>> Begin RECORDED DATA

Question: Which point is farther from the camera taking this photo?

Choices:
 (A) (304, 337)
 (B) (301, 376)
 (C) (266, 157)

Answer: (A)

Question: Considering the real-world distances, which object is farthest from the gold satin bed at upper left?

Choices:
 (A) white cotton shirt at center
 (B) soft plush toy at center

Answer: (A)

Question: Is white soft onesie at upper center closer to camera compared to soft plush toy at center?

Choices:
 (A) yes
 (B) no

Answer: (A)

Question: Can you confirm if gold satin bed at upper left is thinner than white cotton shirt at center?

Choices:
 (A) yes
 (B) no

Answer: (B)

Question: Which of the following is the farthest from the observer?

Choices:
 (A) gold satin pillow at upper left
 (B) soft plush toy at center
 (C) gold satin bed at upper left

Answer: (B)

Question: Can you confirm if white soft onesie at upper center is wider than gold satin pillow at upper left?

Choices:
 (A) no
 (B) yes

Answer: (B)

>> End RECORDED DATA

**OBJECTIVE**. Put every line of the records above into a JSON list of strings, one string per line, leaving out blank lines.

**TASK ANSWER**.
[
  "Question: Which point is farther from the camera taking this photo?",
  "Choices:",
  " (A) (304, 337)",
  " (B) (301, 376)",
  " (C) (266, 157)",
  "Answer: (A)",
  "Question: Considering the real-world distances, which object is farthest from the gold satin bed at upper left?",
  "Choices:",
  " (A) white cotton shirt at center",
  " (B) soft plush toy at center",
  "Answer: (A)",
  "Question: Is white soft onesie at upper center closer to camera compared to soft plush toy at center?",
  "Choices:",
  " (A) yes",
  " (B) no",
  "Answer: (A)",
  "Question: Can you confirm if gold satin bed at upper left is thinner than white cotton shirt at center?",
  "Choices:",
  " (A) yes",
  " (B) no",
  "Answer: (B)",
  "Question: Which of the following is the farthest from the observer?",
  "Choices:",
  " (A) gold satin pillow at upper left",
  " (B) soft plush toy at center",
  " (C) gold satin bed at upper left",
  "Answer: (B)",
  "Question: Can you confirm if white soft onesie at upper center is wider than gold satin pillow at upper left?",
  "Choices:",
  " (A) no",
  " (B) yes",
  "Answer: (B)"
]